EXERCISE INPUT:
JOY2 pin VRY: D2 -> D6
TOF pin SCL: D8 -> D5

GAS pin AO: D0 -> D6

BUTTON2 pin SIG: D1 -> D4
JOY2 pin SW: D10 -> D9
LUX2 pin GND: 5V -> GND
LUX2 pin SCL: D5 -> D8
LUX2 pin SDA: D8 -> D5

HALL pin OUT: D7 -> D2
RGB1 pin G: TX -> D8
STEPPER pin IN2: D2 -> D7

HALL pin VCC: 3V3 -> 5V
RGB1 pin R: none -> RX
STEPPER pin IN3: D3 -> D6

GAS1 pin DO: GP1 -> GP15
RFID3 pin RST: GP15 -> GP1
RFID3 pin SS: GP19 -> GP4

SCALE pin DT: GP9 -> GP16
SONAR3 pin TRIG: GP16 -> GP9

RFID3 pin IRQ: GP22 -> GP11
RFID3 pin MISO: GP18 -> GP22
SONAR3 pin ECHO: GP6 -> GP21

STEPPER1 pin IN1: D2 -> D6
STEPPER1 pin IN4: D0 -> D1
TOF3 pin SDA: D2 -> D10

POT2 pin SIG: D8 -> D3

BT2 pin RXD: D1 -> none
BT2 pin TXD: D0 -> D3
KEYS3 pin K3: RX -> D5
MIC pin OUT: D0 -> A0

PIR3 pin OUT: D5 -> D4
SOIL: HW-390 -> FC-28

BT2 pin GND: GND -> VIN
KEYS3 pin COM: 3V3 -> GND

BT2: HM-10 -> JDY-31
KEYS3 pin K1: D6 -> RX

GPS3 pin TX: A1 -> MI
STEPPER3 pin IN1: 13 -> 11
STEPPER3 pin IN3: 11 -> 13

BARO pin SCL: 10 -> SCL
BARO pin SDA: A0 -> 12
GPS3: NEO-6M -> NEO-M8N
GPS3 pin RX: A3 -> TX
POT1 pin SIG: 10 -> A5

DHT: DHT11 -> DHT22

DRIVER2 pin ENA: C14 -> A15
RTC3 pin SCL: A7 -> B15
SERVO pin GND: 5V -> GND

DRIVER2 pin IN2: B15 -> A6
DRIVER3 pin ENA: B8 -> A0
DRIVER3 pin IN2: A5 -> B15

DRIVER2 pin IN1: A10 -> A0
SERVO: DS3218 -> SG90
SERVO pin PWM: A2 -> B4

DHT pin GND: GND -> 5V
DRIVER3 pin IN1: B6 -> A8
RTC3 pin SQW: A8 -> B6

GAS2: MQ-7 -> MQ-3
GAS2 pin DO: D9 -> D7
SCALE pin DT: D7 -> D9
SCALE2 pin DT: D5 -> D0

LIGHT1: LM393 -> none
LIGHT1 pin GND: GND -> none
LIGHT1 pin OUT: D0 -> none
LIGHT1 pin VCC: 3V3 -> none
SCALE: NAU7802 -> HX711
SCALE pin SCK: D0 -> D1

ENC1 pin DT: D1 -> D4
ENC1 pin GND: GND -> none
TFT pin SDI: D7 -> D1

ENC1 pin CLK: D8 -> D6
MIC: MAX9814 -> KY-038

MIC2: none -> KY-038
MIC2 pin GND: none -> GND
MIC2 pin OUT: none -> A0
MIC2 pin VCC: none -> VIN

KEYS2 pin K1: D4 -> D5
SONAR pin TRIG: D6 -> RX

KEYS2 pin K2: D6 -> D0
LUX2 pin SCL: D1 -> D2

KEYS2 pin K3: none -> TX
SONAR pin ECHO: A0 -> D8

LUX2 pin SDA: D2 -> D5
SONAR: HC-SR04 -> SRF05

WORK ORDER:
The records above should be repeated word for word.

RESULT:
JOY2 pin VRY: D2 -> D6
TOF pin SCL: D8 -> D5

GAS pin AO: D0 -> D6

BUTTON2 pin SIG: D1 -> D4
JOY2 pin SW: D10 -> D9
LUX2 pin GND: 5V -> GND
LUX2 pin SCL: D5 -> D8
LUX2 pin SDA: D8 -> D5

HALL pin OUT: D7 -> D2
RGB1 pin G: TX -> D8
STEPPER pin IN2: D2 -> D7

HALL pin VCC: 3V3 -> 5V
RGB1 pin R: none -> RX
STEPPER pin IN3: D3 -> D6

GAS1 pin DO: GP1 -> GP15
RFID3 pin RST: GP15 -> GP1
RFID3 pin SS: GP19 -> GP4

SCALE pin DT: GP9 -> GP16
SONAR3 pin TRIG: GP16 -> GP9

RFID3 pin IRQ: GP22 -> GP11
RFID3 pin MISO: GP18 -> GP22
SONAR3 pin ECHO: GP6 -> GP21

STEPPER1 pin IN1: D2 -> D6
STEPPER1 pin IN4: D0 -> D1
TOF3 pin SDA: D2 -> D10

POT2 pin SIG: D8 -> D3

BT2 pin RXD: D1 -> none
BT2 pin TXD: D0 -> D3
KEYS3 pin K3: RX -> D5
MIC pin OUT: D0 -> A0

PIR3 pin OUT: D5 -> D4
SOIL: HW-390 -> FC-28

BT2 pin GND: GND -> VIN
KEYS3 pin COM: 3V3 -> GND

BT2: HM-10 -> JDY-31
KEYS3 pin K1: D6 -> RX

GPS3 pin TX: A1 -> MI
STEPPER3 pin IN1: 13 -> 11
STEPPER3 pin IN3: 11 -> 13

BARO pin SCL: 10 -> SCL
BARO pin SDA: A0 -> 12
GPS3: NEO-6M -> NEO-M8N
GPS3 pin RX: A3 -> TX
POT1 pin SIG: 10 -> A5

DHT: DHT11 -> DHT22

DRIVER2 pin ENA: C14 -> A15
RTC3 pin SCL: A7 -> B15
SERVO pin GND: 5V -> GND

DRIVER2 pin IN2: B15 -> A6
DRIVER3 pin ENA: B8 -> A0
DRIVER3 pin IN2: A5 -> B15

DRIVER2 pin IN1: A10 -> A0
SERVO: DS3218 -> SG90
SERVO pin PWM: A2 -> B4

DHT pin GND: GND -> 5V
DRIVER3 pin IN1: B6 -> A8
RTC3 pin SQW: A8 -> B6

GAS2: MQ-7 -> MQ-3
GAS2 pin DO: D9 -> D7
SCALE pin DT: D7 -> D9
SCALE2 pin DT: D5 -> D0

LIGHT1: LM393 -> none
LIGHT1 pin GND: GND -> none
LIGHT1 pin OUT: D0 -> none
LIGHT1 pin VCC: 3V3 -> none
SCALE: NAU7802 -> HX711
SCALE pin SCK: D0 -> D1

ENC1 pin DT: D1 -> D4
ENC1 pin GND: GND -> none
TFT pin SDI: D7 -> D1

ENC1 pin CLK: D8 -> D6
MIC: MAX9814 -> KY-038

MIC2: none -> KY-038
MIC2 pin GND: none -> GND
MIC2 pin OUT: none -> A0
MIC2 pin VCC: none -> VIN

KEYS2 pin K1: D4 -> D5
SONAR pin TRIG: D6 -> RX

KEYS2 pin K2: D6 -> D0
LUX2 pin SCL: D1 -> D2

KEYS2 pin K3: none -> TX
SONAR pin ECHO: A0 -> D8

LUX2 pin SDA: D2 -> D5
SONAR: HC-SR04 -> SRF05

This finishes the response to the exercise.